Your instructions:
All lines from the one with "brown teapot [407,347,521,408]" to the end of the entries below must be written out exactly. Leave out any other line.

Information provided:
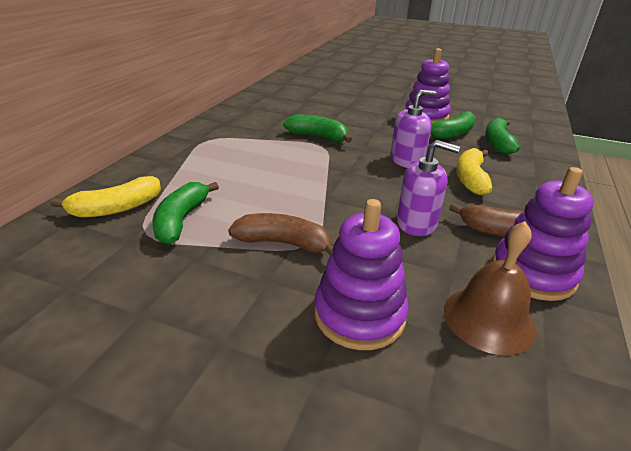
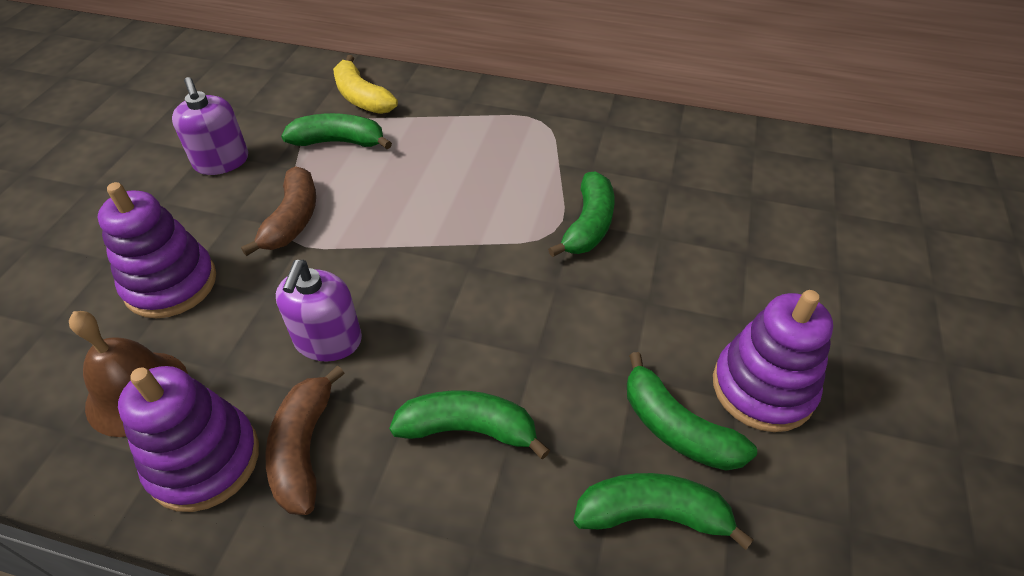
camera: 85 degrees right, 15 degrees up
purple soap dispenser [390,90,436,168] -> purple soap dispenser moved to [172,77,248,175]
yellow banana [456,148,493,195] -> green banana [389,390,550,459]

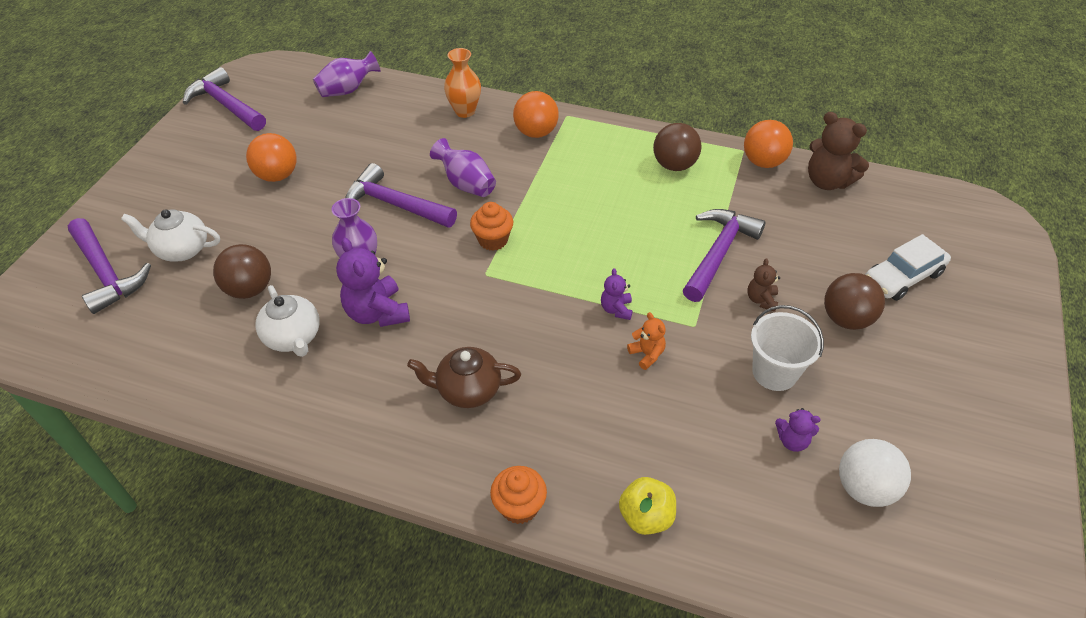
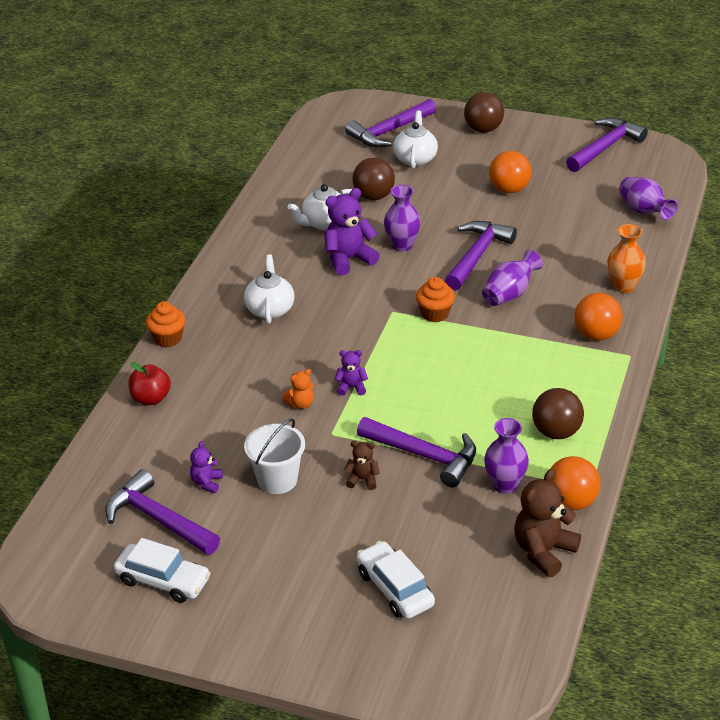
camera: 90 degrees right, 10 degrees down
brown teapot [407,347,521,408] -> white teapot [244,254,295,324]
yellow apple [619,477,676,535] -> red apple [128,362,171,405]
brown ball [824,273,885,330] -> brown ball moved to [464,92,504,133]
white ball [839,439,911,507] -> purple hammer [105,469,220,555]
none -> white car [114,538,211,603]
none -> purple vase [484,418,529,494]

Answer:
brown teapot [407,347,521,408] -> white teapot [244,254,295,324]
yellow apple [619,477,676,535] -> red apple [128,362,171,405]
brown ball [824,273,885,330] -> brown ball moved to [464,92,504,133]
white ball [839,439,911,507] -> purple hammer [105,469,220,555]
none -> white car [114,538,211,603]
none -> purple vase [484,418,529,494]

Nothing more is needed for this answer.